PROBLEM DESCRIPTION: From the listing below, copy only the lines running from the line that contains "R1: 4.7k (GND, W7) -> none" to the line that contains "U25: buffer 74LS07", both included.

INPUT FOR THIS TASK:
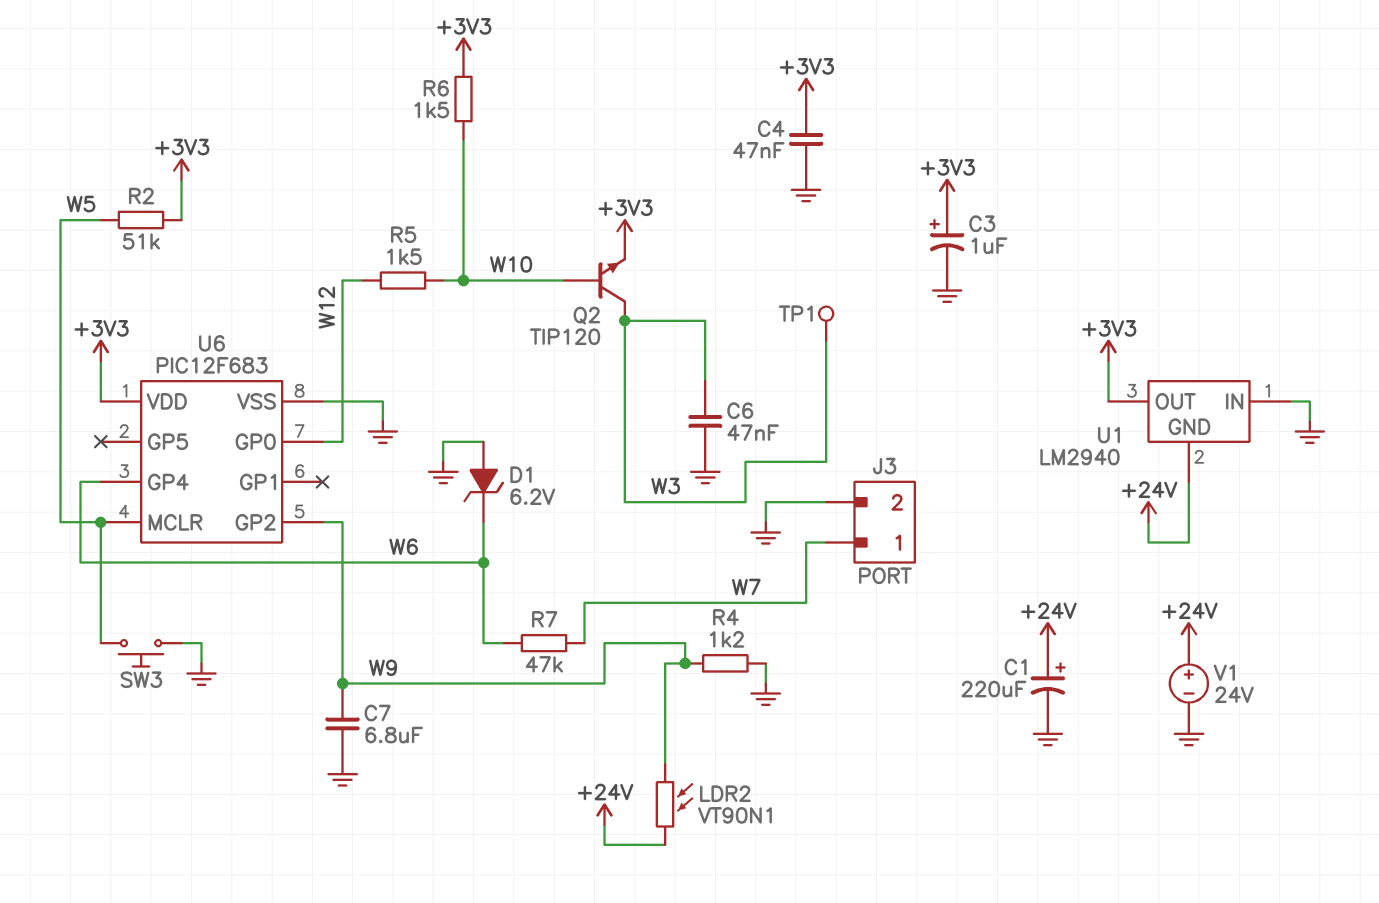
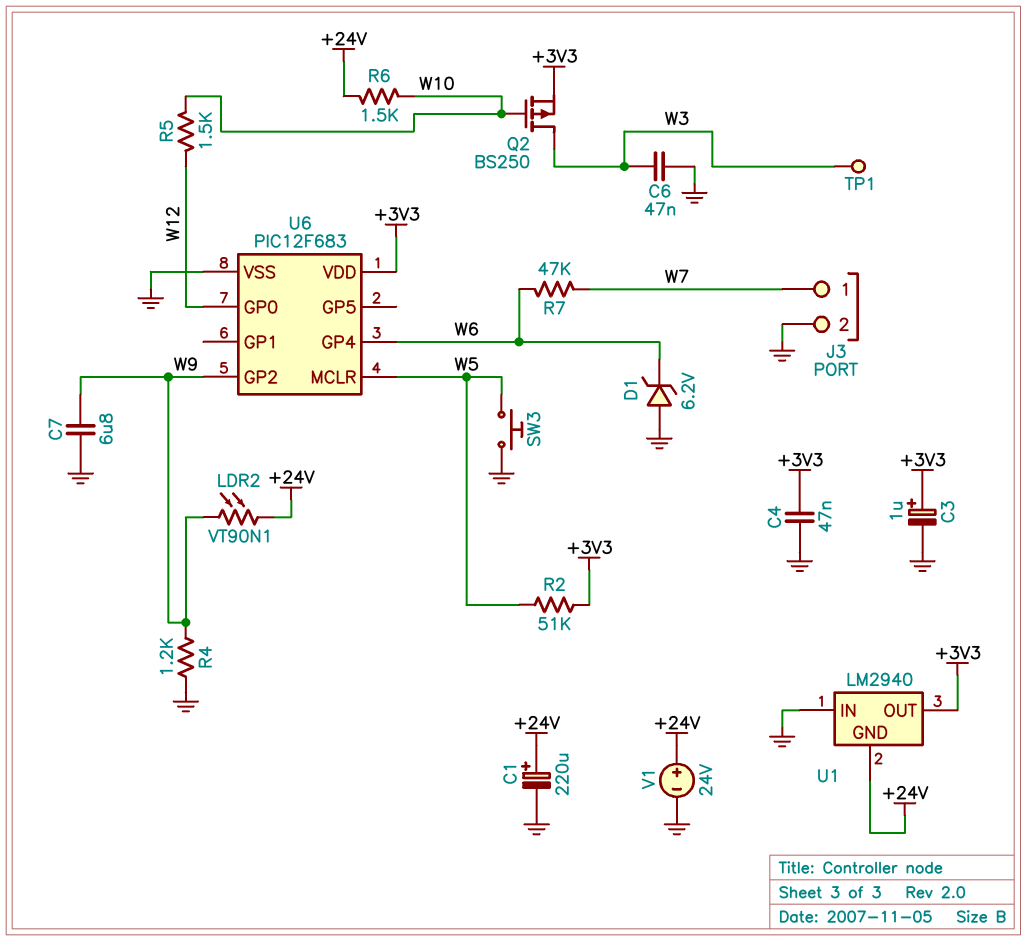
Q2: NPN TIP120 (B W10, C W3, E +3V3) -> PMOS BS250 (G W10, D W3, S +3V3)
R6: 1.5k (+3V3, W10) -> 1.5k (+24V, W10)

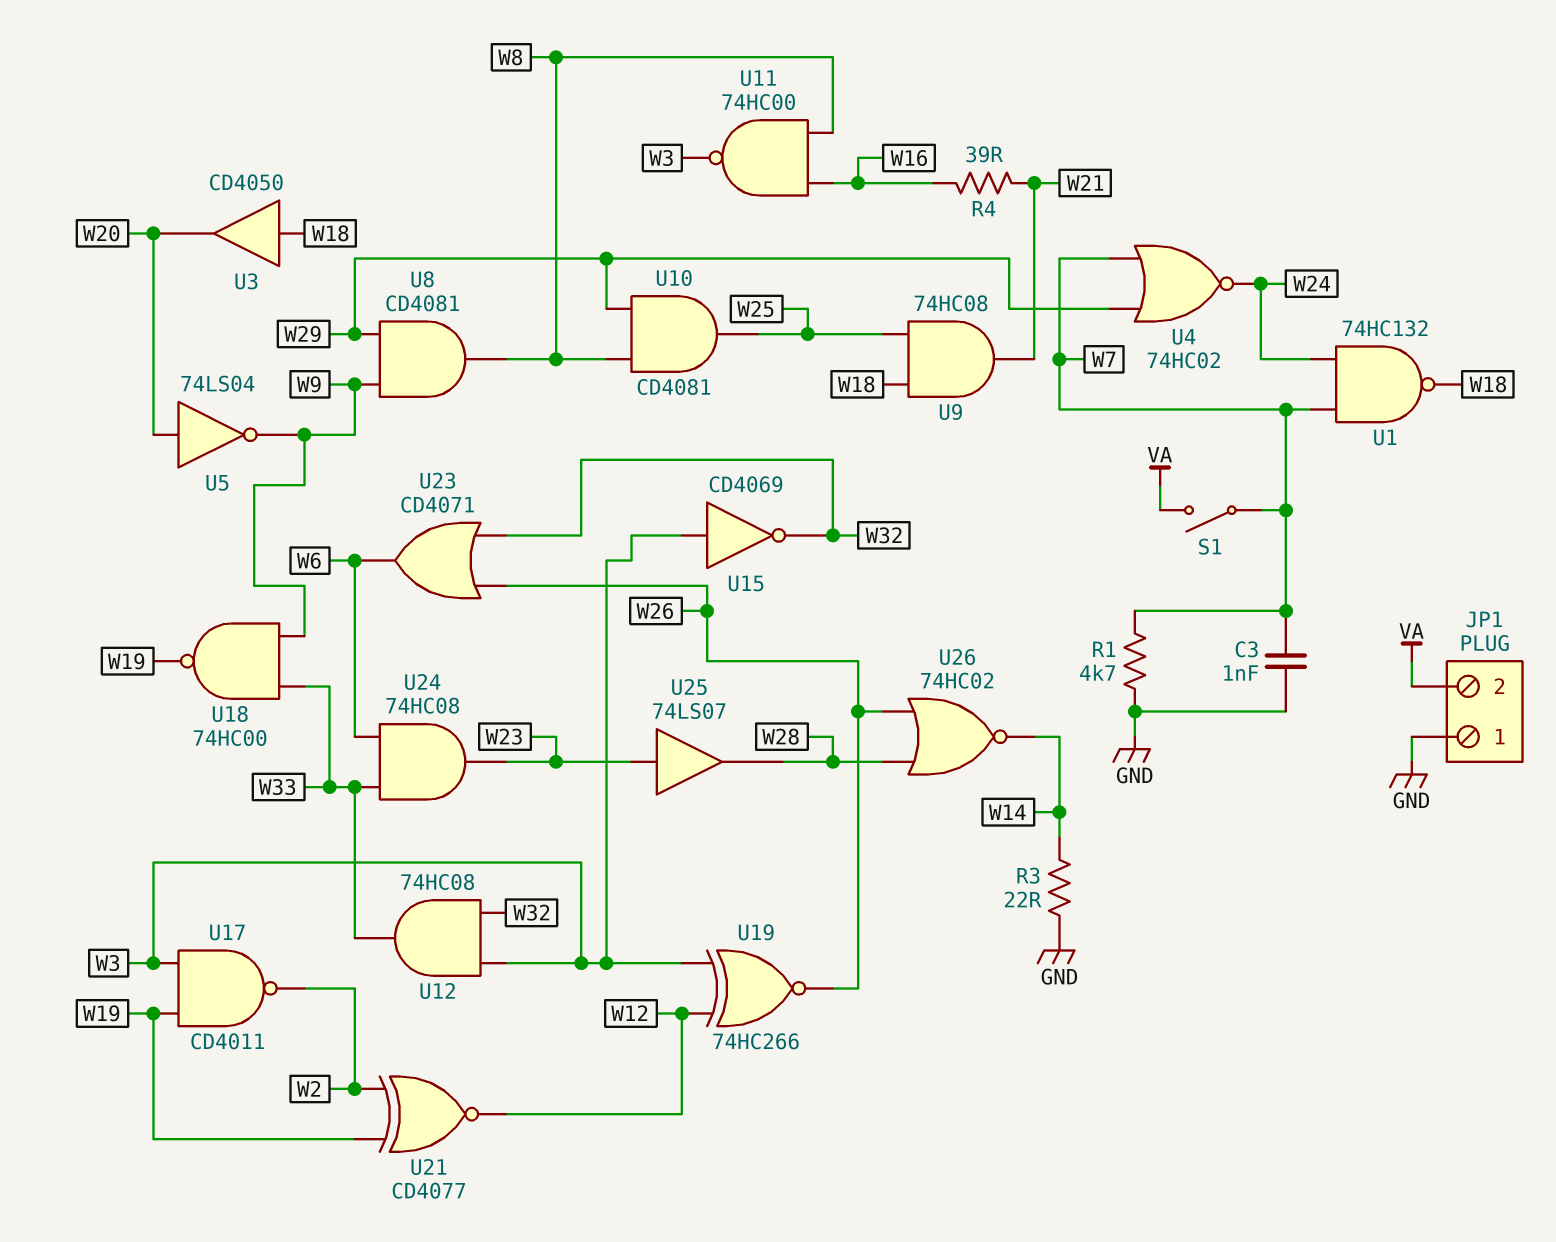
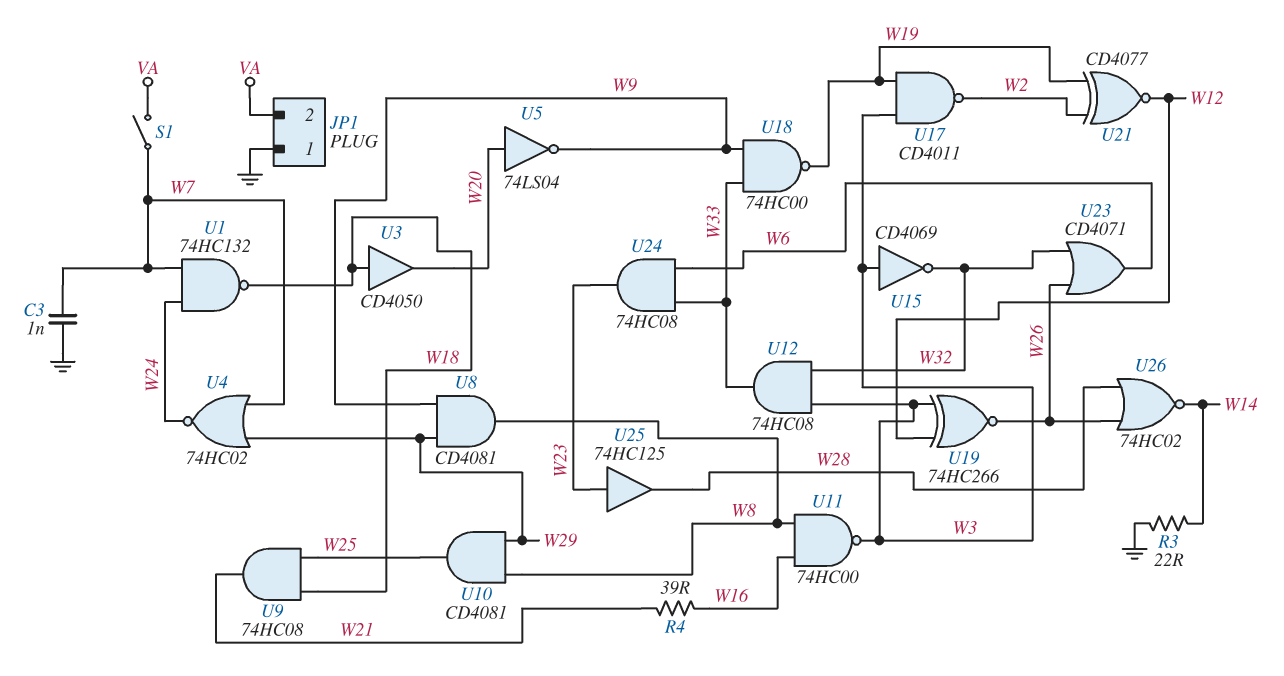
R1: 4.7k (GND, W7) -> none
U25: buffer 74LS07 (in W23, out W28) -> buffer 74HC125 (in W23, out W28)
---
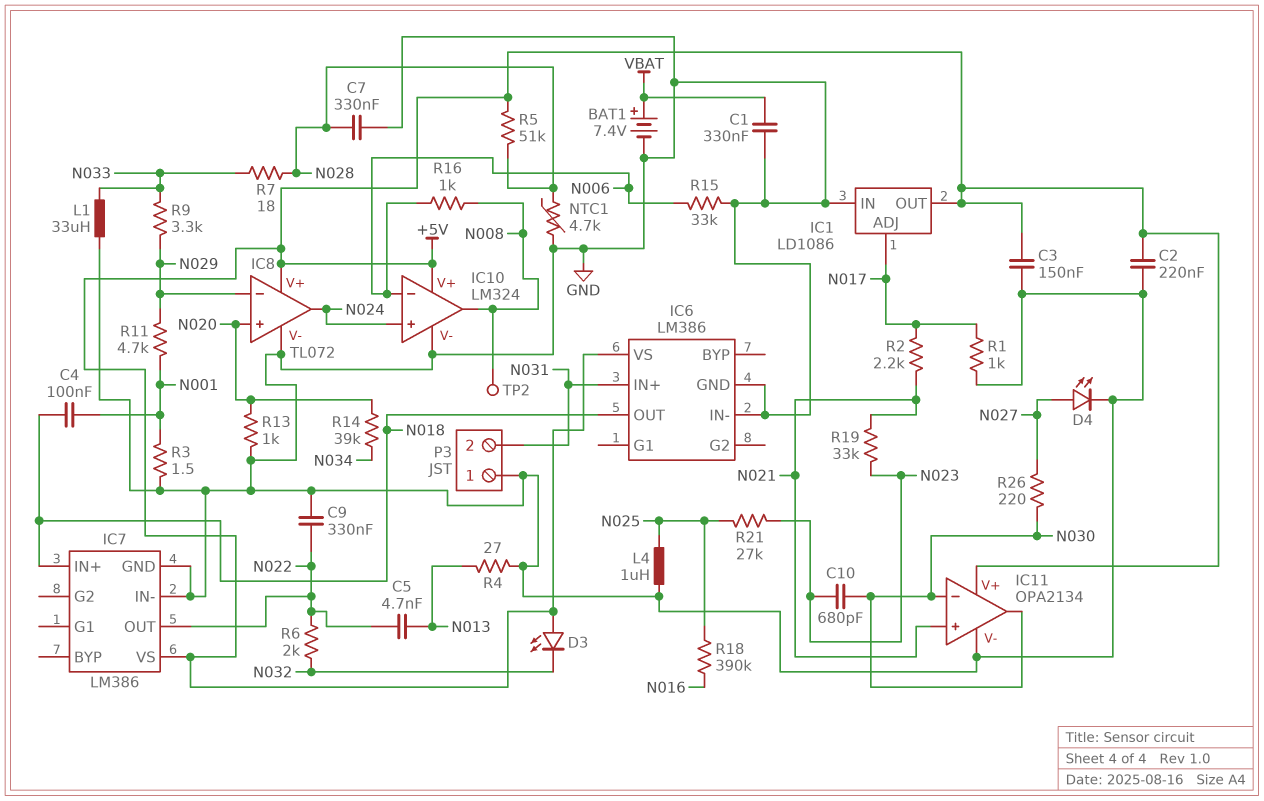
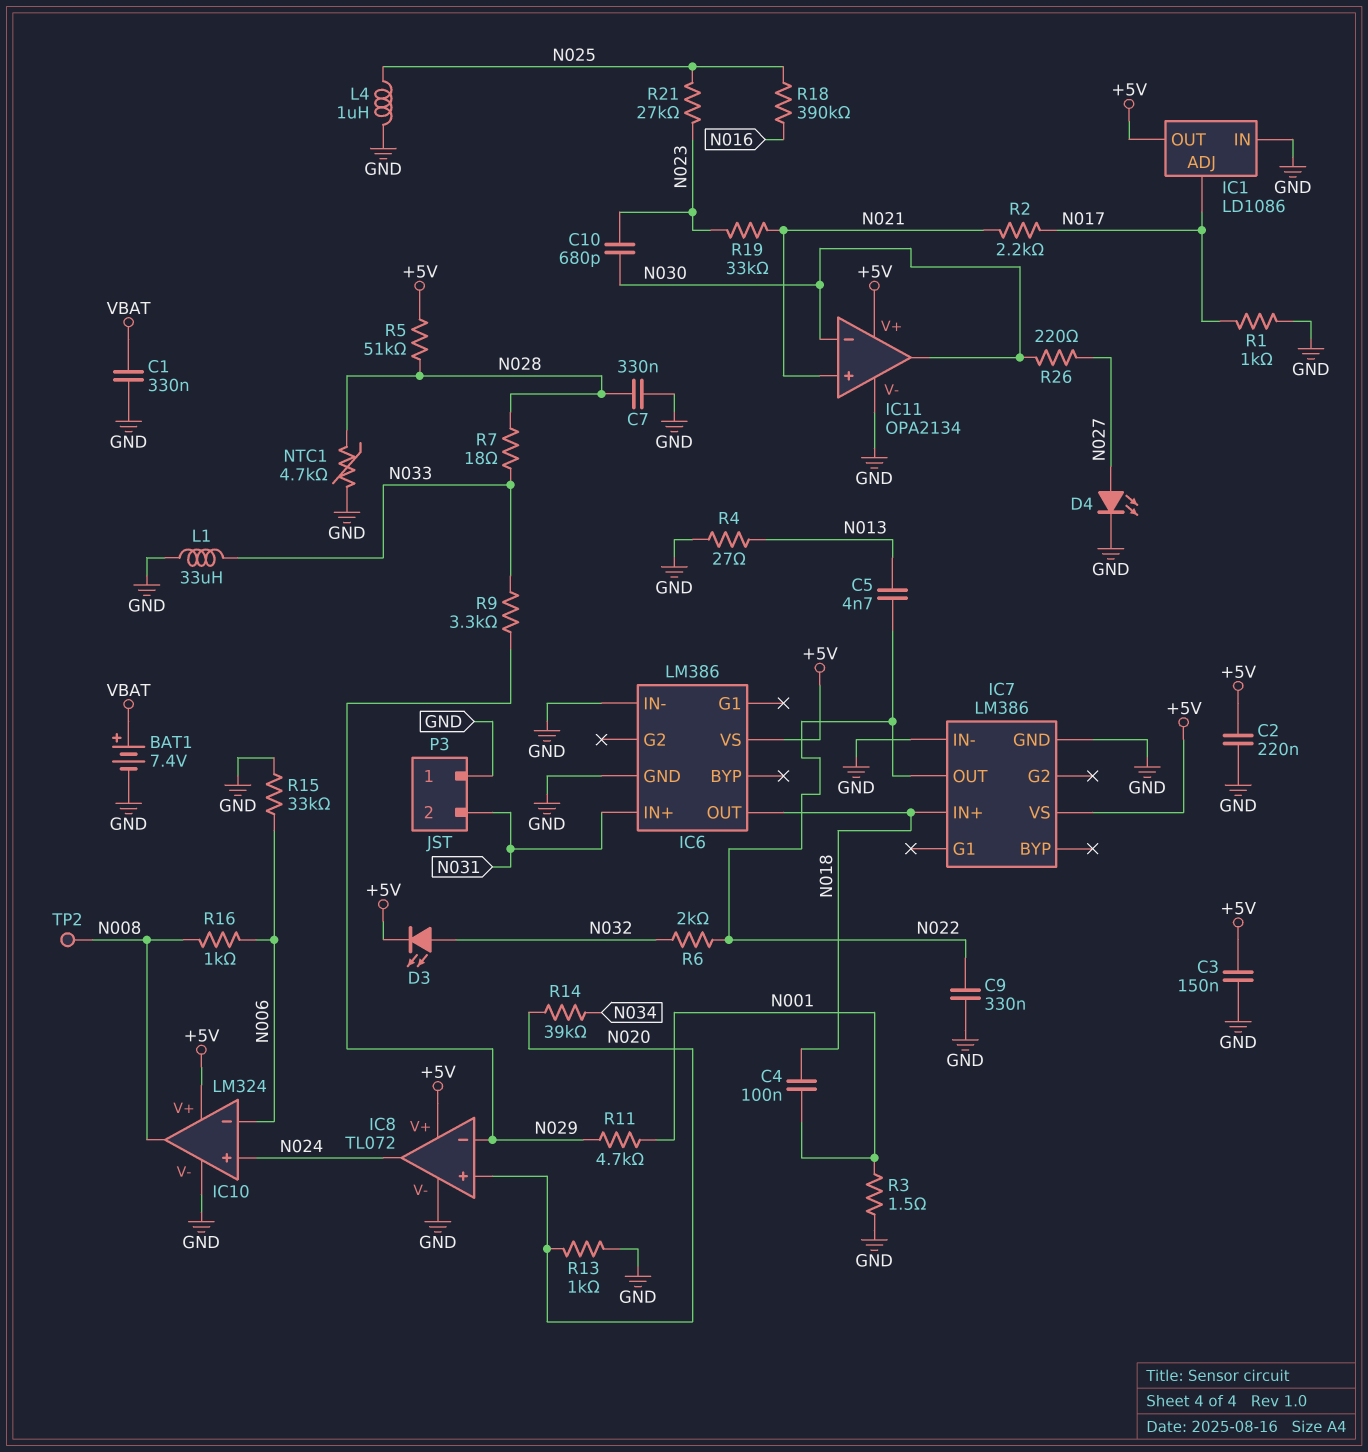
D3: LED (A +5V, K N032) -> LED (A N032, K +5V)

EXPECTED OUTPUT:
R1: 4.7k (GND, W7) -> none
U25: buffer 74LS07 (in W23, out W28) -> buffer 74HC125 (in W23, out W28)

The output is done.